Assigned task:
Only an exact, complete copy of the listing will serve as the answer.

Supplied information:

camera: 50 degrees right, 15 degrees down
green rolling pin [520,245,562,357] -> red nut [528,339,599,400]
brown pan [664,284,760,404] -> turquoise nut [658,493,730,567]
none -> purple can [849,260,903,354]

Your response:
camera: 50 degrees right, 15 degrees down
green rolling pin [520,245,562,357] -> red nut [528,339,599,400]
brown pan [664,284,760,404] -> turquoise nut [658,493,730,567]
none -> purple can [849,260,903,354]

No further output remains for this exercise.